Records provided:
━━━━━━

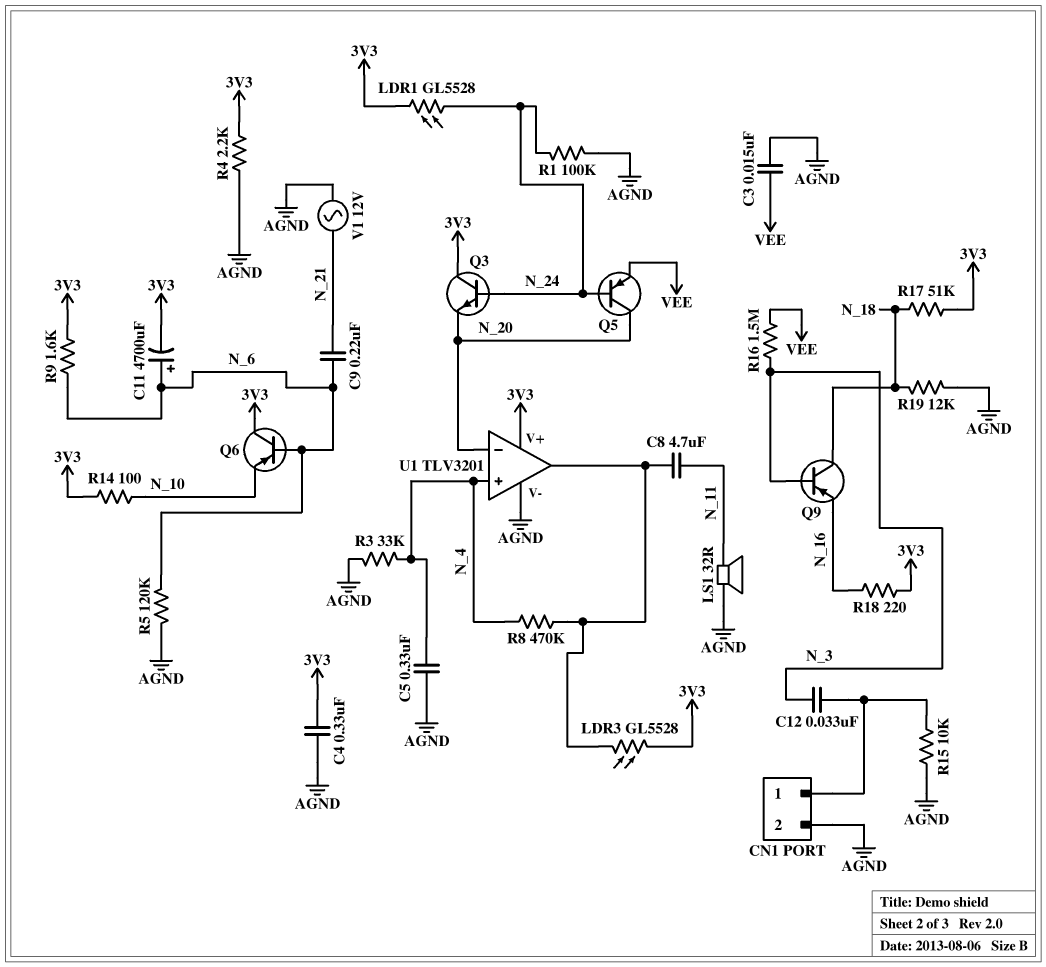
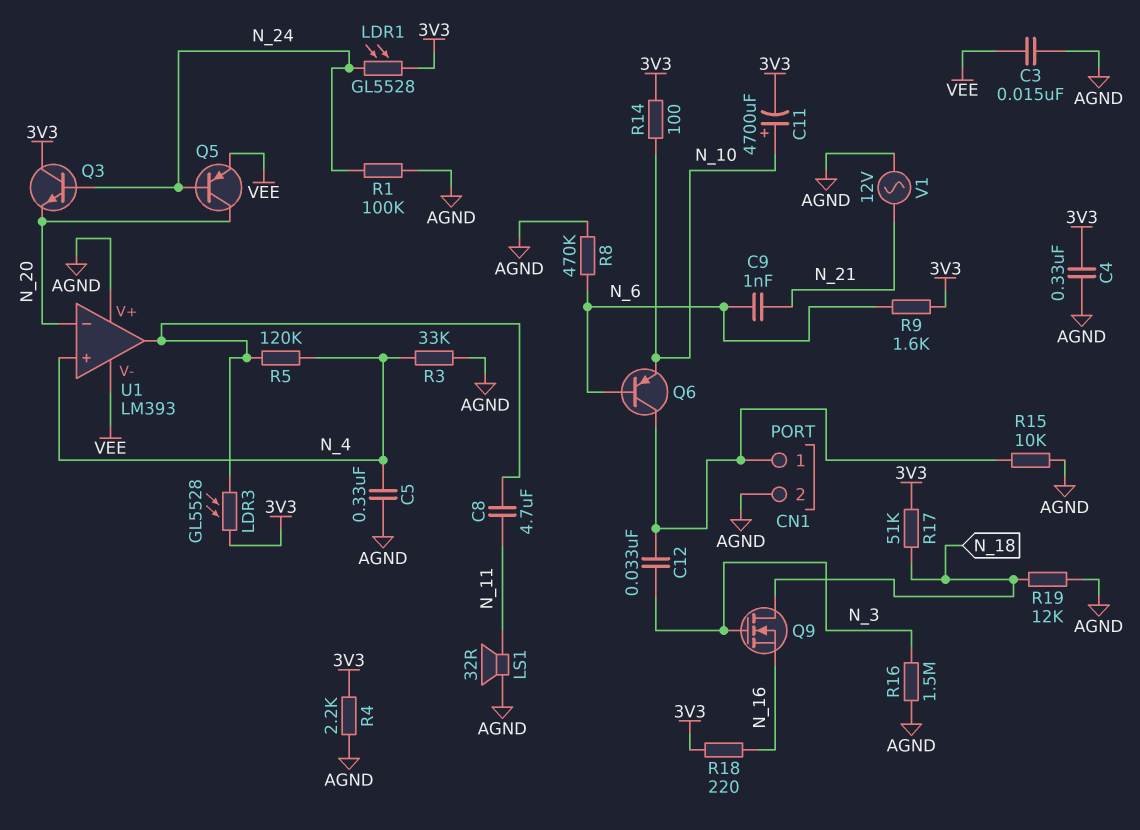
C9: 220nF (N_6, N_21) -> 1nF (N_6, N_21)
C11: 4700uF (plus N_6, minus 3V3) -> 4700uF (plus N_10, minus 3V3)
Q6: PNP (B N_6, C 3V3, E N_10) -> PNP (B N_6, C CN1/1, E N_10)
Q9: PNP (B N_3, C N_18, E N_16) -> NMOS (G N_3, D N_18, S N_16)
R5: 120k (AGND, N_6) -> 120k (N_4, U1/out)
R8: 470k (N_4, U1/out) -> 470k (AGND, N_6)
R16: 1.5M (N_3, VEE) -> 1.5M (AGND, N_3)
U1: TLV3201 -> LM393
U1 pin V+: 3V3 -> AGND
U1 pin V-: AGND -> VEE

━━━━━━

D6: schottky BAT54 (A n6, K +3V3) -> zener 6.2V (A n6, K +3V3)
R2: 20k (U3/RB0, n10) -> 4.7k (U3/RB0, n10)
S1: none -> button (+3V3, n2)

━━━━━━

Task description: From the line that has "R16: 1.5M (N_3, VEE) -> 1.5M (AGND, N_3)" through the line that has "U1 pin V-: AGND -> VEE", copy every line exactly as it appears above, and leave out all others.

Result of this task:
R16: 1.5M (N_3, VEE) -> 1.5M (AGND, N_3)
U1: TLV3201 -> LM393
U1 pin V+: 3V3 -> AGND
U1 pin V-: AGND -> VEE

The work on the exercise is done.